#### [Task instructions]
The records that follow must be repeated exactly, minus the images.

#### [Records]
= Beginning of Section =
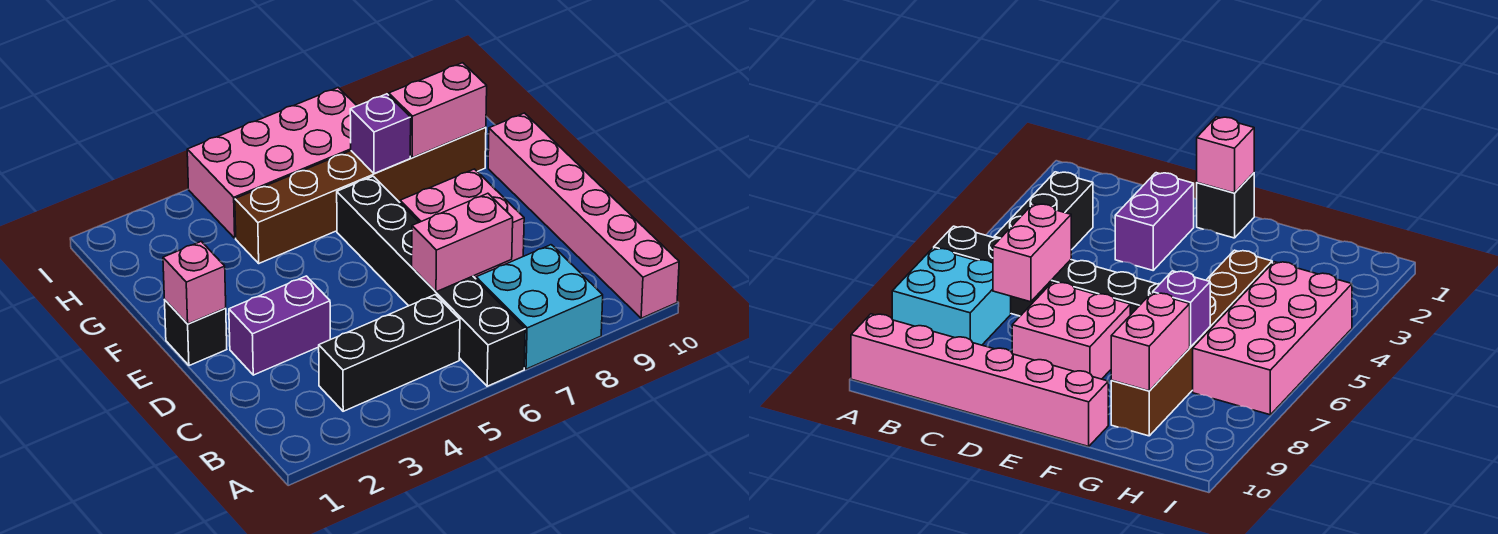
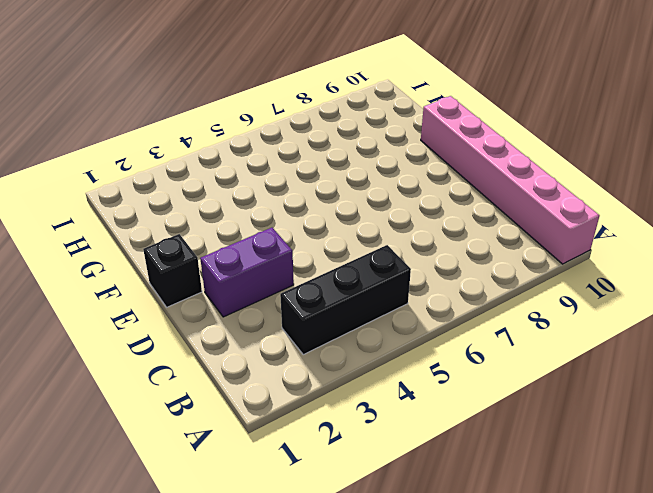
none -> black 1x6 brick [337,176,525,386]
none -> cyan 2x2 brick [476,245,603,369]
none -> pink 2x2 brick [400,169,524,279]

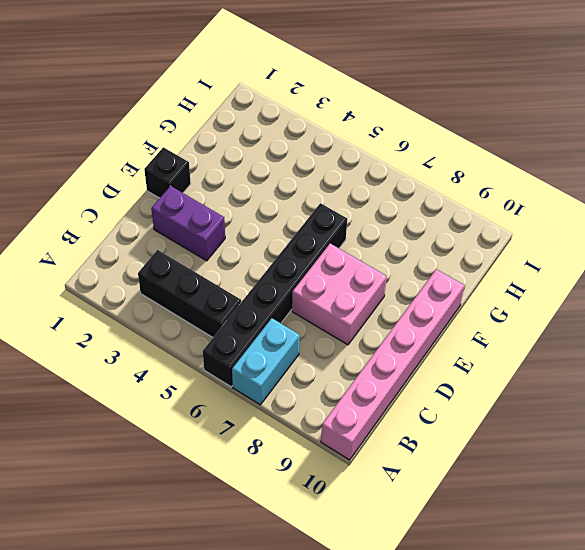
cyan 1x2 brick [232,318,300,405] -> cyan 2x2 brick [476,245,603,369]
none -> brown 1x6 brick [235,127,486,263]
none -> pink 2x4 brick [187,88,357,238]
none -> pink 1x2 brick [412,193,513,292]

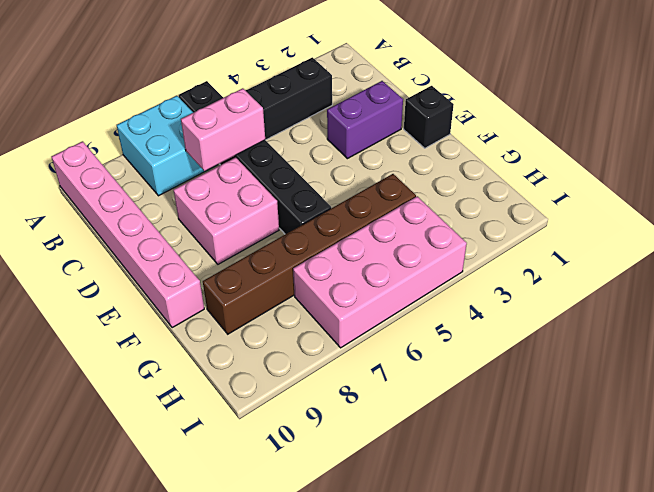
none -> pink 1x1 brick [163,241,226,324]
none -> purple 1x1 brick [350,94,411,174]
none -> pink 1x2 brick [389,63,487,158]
= End of Section =
#### [Task output]
none -> black 1x6 brick [337,176,525,386]
none -> cyan 2x2 brick [476,245,603,369]
none -> pink 2x2 brick [400,169,524,279]

cyan 1x2 brick [232,318,300,405] -> cyan 2x2 brick [476,245,603,369]
none -> brown 1x6 brick [235,127,486,263]
none -> pink 2x4 brick [187,88,357,238]
none -> pink 1x2 brick [412,193,513,292]

none -> pink 1x1 brick [163,241,226,324]
none -> purple 1x1 brick [350,94,411,174]
none -> pink 1x2 brick [389,63,487,158]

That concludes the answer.